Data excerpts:
----------------------------------------
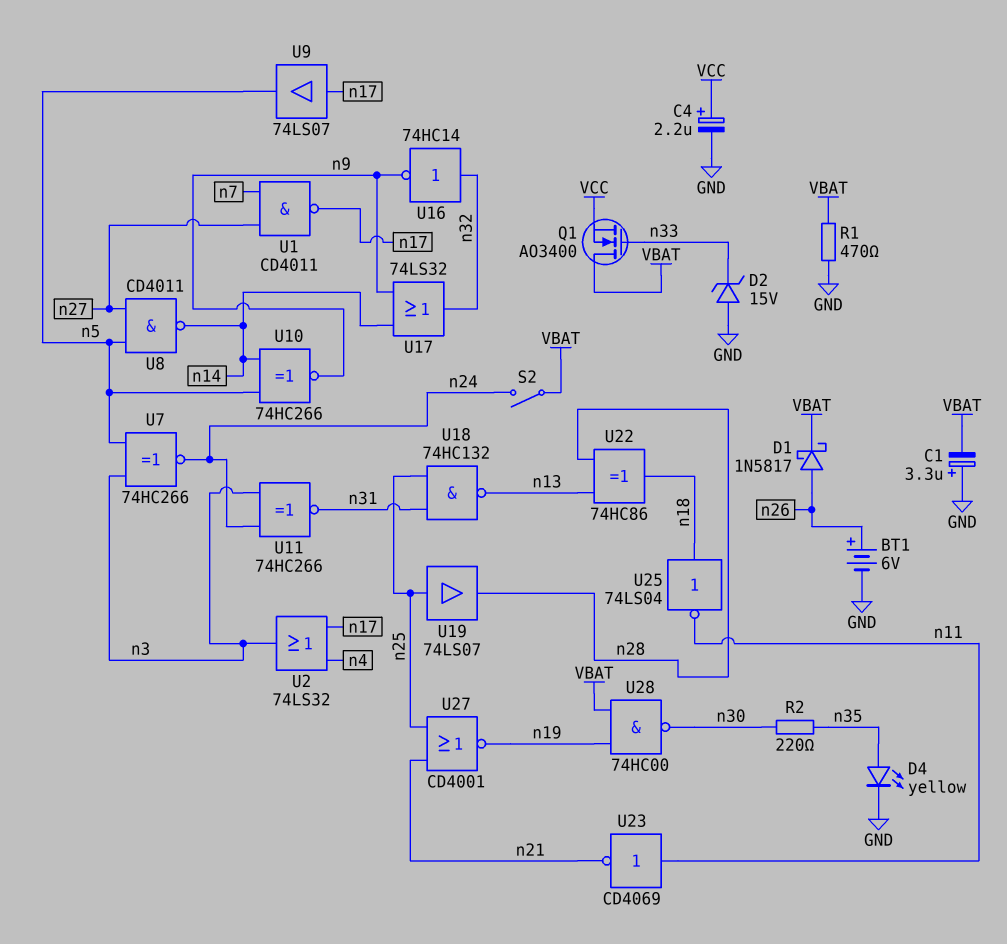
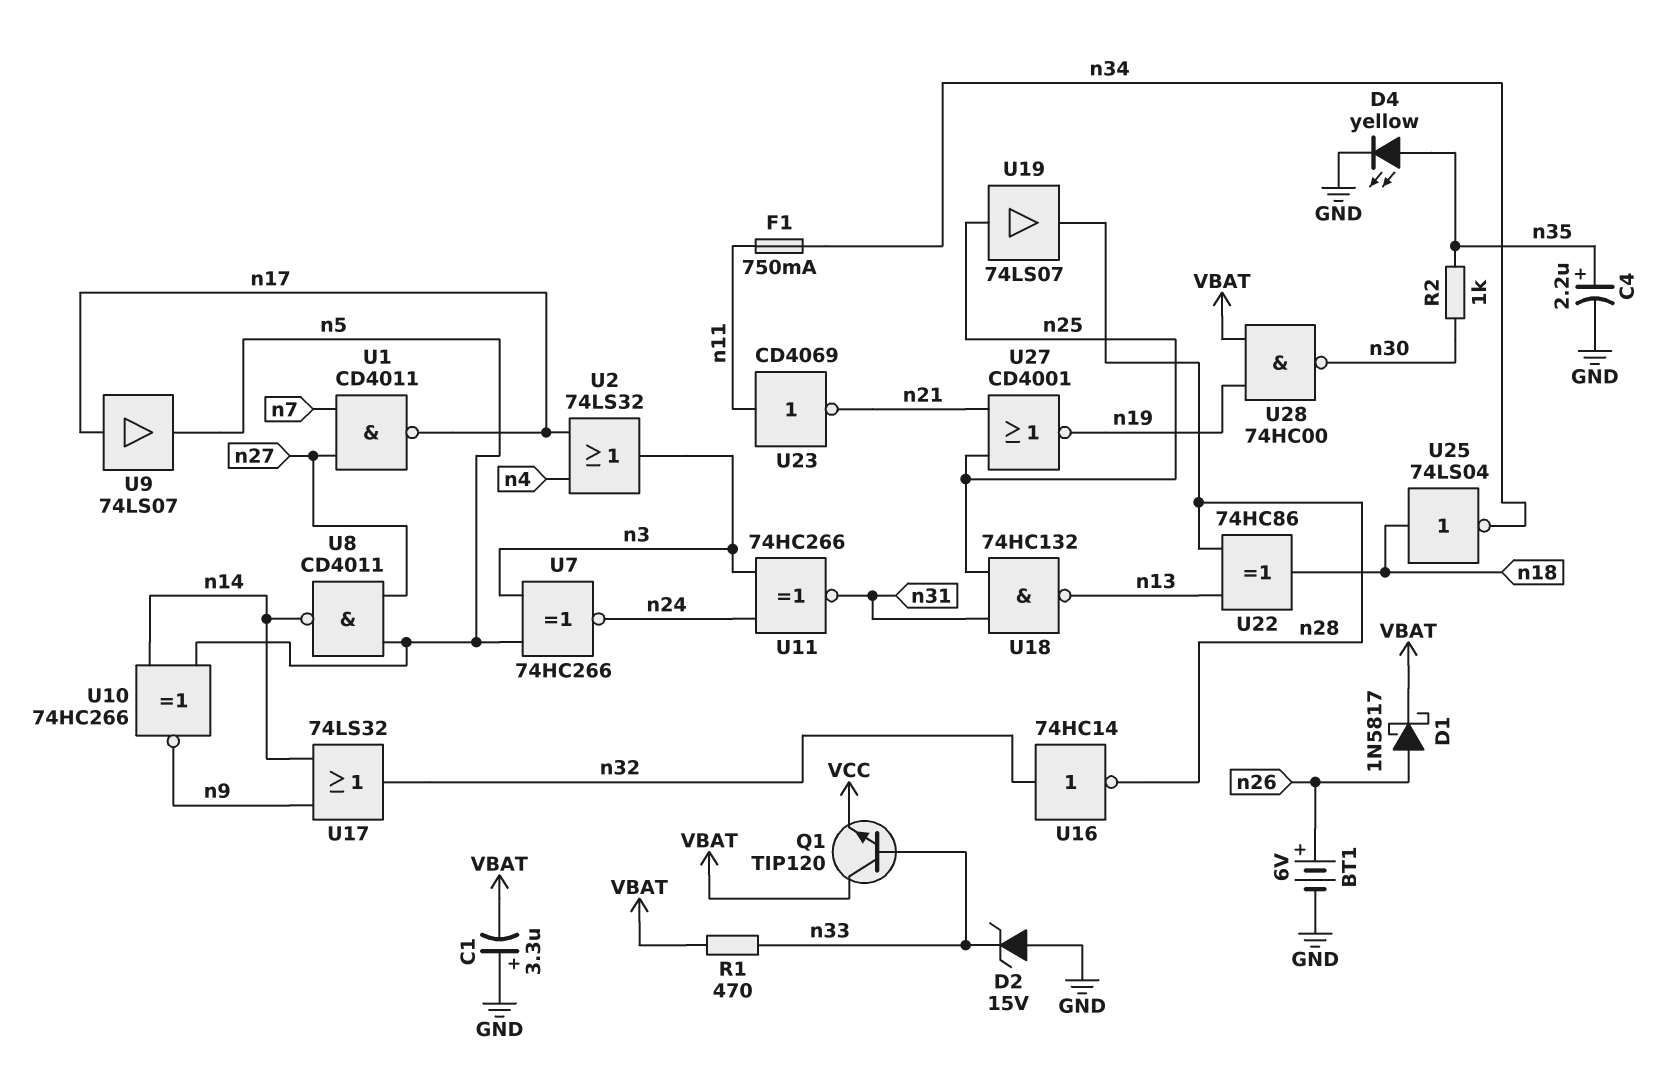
C4: 2.2uF (plus VCC, minus GND) -> 2.2uF (plus n35, minus GND)
F1: none -> 750mA (n11, n34)
Q1: NMOS AO3400 (G n33, D VBAT, S VCC) -> NPN TIP120 (B n33, C VBAT, E VCC)
R1: 470 (GND, VBAT) -> 470 (VBAT, n33)
R2: 220 (n30, n35) -> 1k (n30, n35)
S2: switch (VBAT, n24) -> none
U16: NOT 74HC14 (in n32, out n9) -> NOT 74HC14 (in n32, out n28)
U25: NOT 74LS04 (in n18, out n11) -> NOT 74LS04 (in n18, out n34)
----------------------------------------
YOUR TASK: Restate word for word each line of the data from the one with "S2: switch (VBAT, n24) -> none" to the last, keeping both ends.

ANSWER SPACE:
S2: switch (VBAT, n24) -> none
U16: NOT 74HC14 (in n32, out n9) -> NOT 74HC14 (in n32, out n28)
U25: NOT 74LS04 (in n18, out n11) -> NOT 74LS04 (in n18, out n34)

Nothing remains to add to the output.